▶ _REQUIRED ACTION_: Starting with the line that contains "orange plate F7:G9" and stopping after the line that contains "orange brick E6:G6", copy the entries below exactly. Include nothing else.
*** Opening RAW DATA ***
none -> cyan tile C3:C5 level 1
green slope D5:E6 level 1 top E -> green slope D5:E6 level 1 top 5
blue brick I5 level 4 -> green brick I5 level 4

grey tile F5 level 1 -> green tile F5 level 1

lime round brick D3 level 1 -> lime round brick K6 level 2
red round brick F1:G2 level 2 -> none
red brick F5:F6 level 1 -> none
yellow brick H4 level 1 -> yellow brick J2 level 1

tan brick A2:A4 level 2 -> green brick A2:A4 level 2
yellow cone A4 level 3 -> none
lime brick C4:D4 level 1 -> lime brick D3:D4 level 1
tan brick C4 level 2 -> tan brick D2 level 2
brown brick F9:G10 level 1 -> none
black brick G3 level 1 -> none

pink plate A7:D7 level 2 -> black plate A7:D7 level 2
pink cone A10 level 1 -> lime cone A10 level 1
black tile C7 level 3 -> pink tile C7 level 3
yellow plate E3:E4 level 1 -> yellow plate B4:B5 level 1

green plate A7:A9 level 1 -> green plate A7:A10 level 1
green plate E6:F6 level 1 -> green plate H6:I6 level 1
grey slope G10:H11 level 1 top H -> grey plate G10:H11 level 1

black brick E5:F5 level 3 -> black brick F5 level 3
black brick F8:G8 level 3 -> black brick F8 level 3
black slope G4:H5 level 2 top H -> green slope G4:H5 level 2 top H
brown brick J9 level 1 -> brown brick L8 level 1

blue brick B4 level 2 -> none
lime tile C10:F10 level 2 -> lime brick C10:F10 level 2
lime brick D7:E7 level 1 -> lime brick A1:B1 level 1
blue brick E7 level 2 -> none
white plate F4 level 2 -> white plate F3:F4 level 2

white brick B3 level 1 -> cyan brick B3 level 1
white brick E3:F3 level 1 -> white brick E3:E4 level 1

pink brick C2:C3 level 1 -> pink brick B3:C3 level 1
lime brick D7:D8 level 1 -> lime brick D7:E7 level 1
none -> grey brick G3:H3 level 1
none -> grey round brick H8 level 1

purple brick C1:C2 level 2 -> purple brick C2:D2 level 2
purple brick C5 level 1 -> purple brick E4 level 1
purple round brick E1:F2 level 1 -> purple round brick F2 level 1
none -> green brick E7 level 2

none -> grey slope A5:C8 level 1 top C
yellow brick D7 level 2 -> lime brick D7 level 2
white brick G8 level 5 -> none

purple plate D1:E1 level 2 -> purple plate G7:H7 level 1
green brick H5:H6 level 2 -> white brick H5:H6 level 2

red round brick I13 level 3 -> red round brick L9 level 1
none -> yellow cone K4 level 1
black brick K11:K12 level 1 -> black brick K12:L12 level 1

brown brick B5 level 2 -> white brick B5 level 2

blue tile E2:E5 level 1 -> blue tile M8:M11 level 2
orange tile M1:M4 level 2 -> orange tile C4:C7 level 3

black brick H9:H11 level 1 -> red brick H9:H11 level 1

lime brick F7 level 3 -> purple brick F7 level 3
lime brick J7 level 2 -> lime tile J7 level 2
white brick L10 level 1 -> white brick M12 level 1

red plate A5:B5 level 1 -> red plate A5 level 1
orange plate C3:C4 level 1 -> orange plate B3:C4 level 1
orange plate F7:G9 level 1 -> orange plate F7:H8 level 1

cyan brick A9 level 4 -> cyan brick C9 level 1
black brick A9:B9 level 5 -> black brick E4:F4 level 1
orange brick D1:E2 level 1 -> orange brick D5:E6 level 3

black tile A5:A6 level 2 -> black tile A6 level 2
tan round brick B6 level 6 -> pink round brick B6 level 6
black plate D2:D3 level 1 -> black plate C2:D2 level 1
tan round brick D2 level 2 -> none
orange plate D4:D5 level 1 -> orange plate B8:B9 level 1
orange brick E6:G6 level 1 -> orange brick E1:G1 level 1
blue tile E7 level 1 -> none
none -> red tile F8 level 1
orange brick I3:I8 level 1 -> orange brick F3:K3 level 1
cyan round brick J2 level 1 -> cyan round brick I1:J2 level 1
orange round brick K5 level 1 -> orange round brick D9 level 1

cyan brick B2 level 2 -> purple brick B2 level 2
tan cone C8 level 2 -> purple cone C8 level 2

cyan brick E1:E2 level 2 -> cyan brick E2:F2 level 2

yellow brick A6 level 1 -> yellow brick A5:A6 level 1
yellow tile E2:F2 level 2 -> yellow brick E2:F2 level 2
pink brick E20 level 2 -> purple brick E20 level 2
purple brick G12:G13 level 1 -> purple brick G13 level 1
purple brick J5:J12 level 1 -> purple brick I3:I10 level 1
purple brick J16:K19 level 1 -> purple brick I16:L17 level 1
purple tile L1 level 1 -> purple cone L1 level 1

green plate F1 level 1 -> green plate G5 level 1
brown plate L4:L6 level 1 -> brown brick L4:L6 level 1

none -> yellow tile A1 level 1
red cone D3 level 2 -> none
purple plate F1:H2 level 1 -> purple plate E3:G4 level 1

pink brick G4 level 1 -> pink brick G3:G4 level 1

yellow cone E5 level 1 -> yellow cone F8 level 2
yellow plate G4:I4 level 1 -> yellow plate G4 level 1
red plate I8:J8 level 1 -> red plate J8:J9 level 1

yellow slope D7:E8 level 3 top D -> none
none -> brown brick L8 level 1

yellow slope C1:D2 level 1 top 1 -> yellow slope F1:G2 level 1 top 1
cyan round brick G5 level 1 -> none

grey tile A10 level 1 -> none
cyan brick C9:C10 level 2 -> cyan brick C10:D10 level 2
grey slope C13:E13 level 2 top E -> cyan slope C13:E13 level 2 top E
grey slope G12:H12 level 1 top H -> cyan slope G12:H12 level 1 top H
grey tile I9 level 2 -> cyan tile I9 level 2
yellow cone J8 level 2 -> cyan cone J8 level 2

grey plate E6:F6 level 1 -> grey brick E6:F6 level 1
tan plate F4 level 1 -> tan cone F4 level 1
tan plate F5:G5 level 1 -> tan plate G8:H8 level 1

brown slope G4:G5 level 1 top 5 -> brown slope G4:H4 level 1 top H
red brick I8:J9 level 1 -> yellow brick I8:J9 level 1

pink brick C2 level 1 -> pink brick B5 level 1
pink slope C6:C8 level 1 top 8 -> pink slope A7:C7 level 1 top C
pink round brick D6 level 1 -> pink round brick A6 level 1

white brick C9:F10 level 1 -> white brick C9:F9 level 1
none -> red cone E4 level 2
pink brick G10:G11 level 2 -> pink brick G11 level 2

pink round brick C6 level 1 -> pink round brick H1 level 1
*** Closing RAW DATA ***
▶ _SOLUTION TO THIS TASK_:
orange plate F7:G9 level 1 -> orange plate F7:H8 level 1

cyan brick A9 level 4 -> cyan brick C9 level 1
black brick A9:B9 level 5 -> black brick E4:F4 level 1
orange brick D1:E2 level 1 -> orange brick D5:E6 level 3

black tile A5:A6 level 2 -> black tile A6 level 2
tan round brick B6 level 6 -> pink round brick B6 level 6
black plate D2:D3 level 1 -> black plate C2:D2 level 1
tan round brick D2 level 2 -> none
orange plate D4:D5 level 1 -> orange plate B8:B9 level 1
orange brick E6:G6 level 1 -> orange brick E1:G1 level 1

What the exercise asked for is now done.